### [Task item]
Within the entries below, every line containing "white" is to be copied.

### [Records supplied]
Content starts

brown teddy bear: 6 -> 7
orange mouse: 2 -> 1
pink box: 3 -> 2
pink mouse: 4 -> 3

Content ends
Content starts

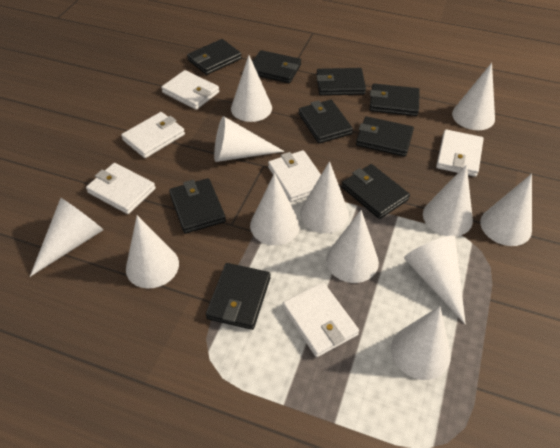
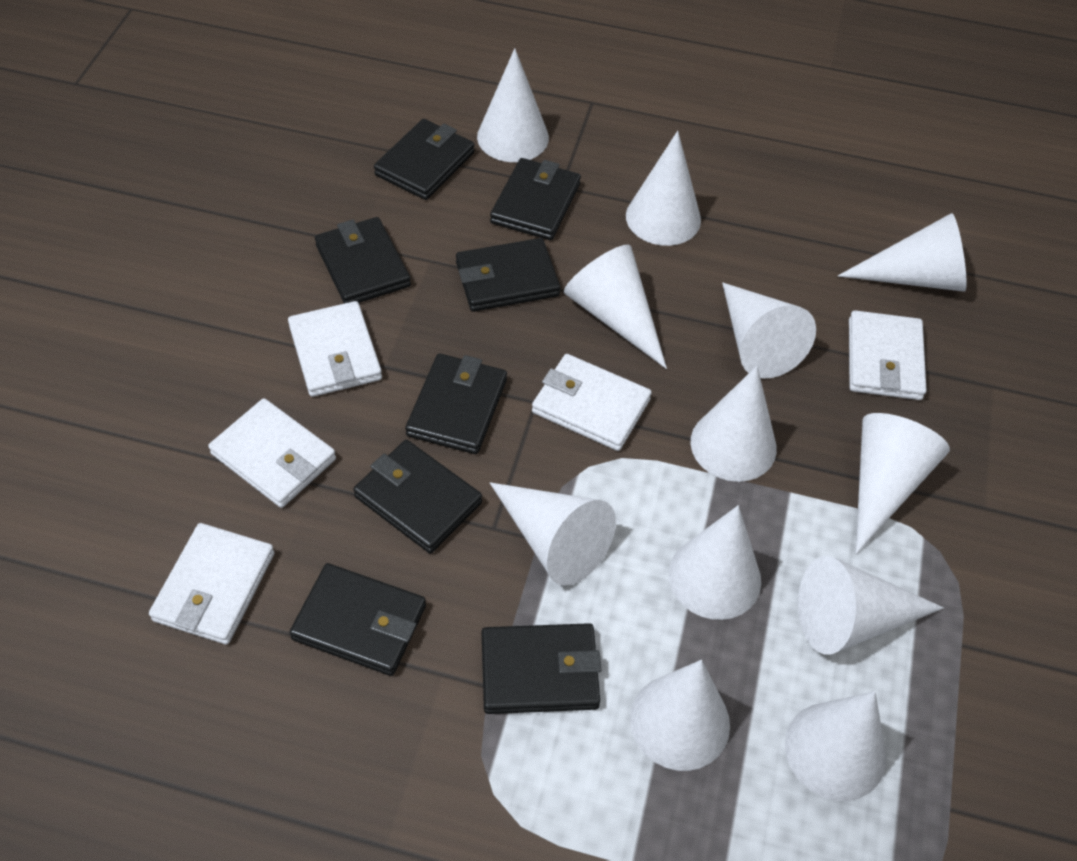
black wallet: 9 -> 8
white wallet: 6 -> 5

Content ends
Content starts

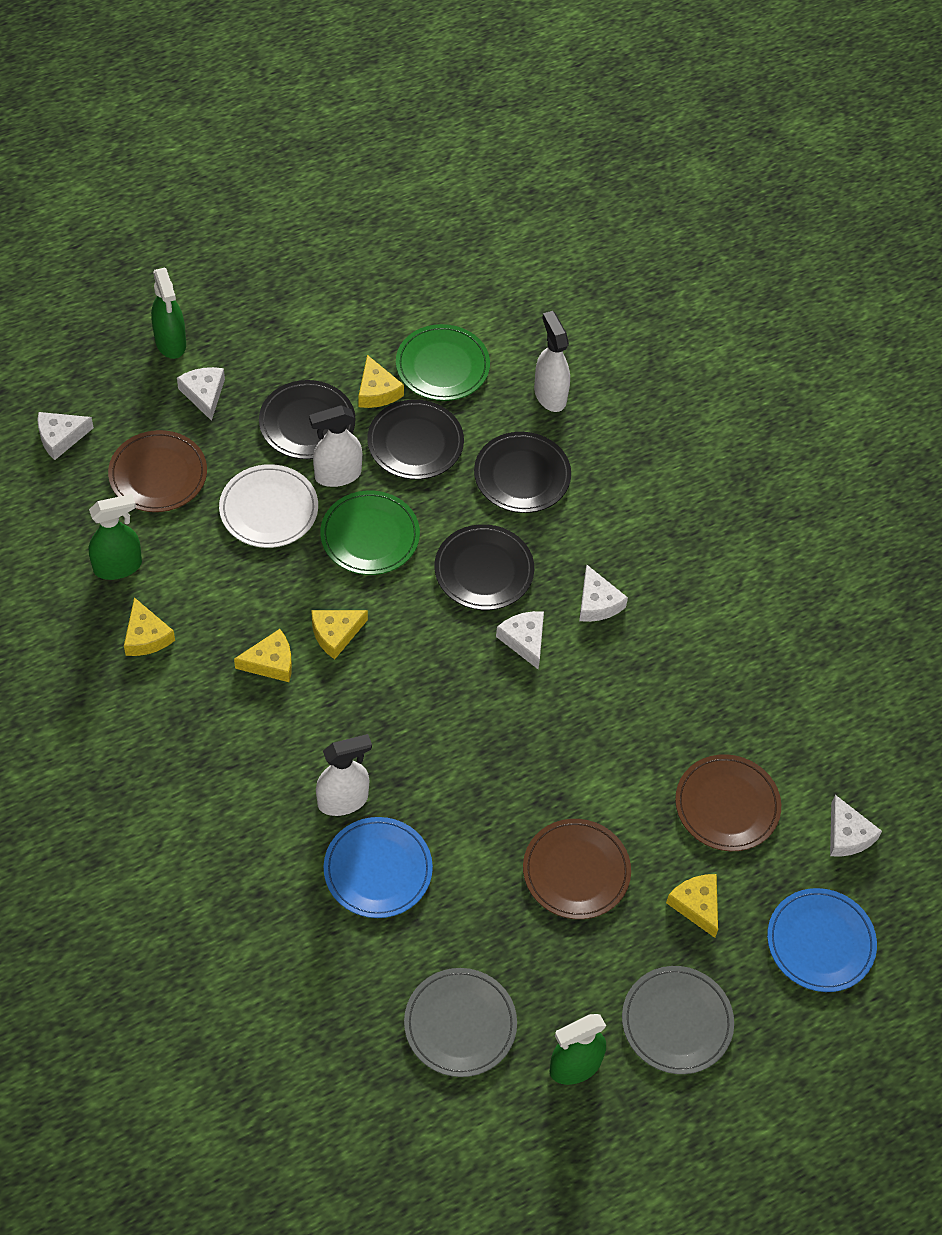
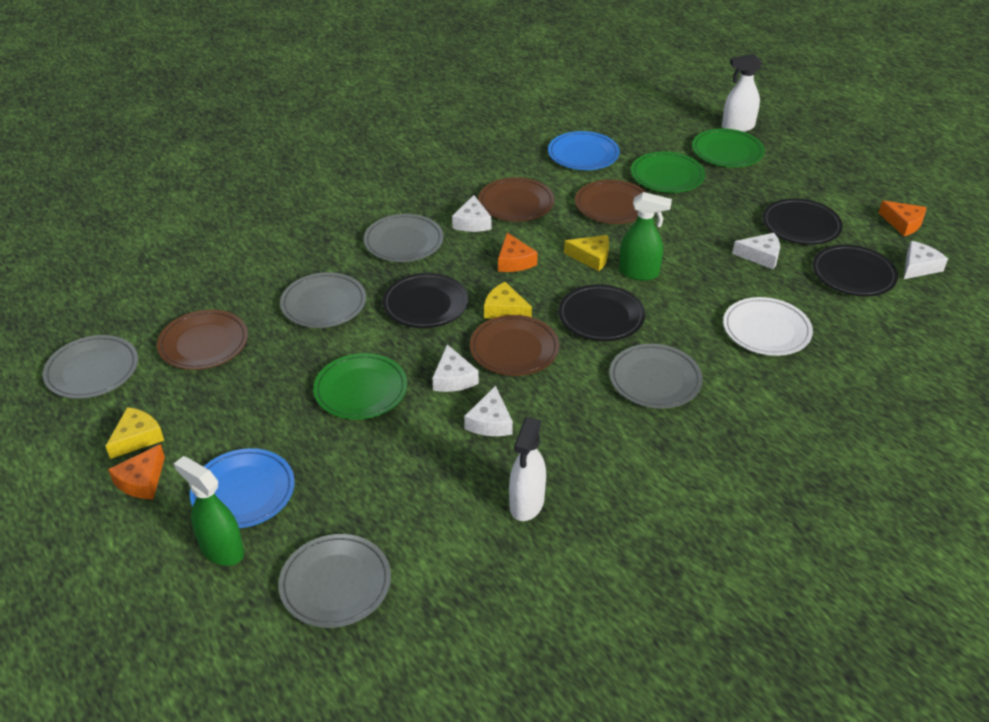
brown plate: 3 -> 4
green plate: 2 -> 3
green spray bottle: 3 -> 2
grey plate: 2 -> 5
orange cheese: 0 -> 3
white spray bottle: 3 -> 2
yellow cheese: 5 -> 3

Content ends

### [Written answer]
white wallet: 6 -> 5
white spray bottle: 3 -> 2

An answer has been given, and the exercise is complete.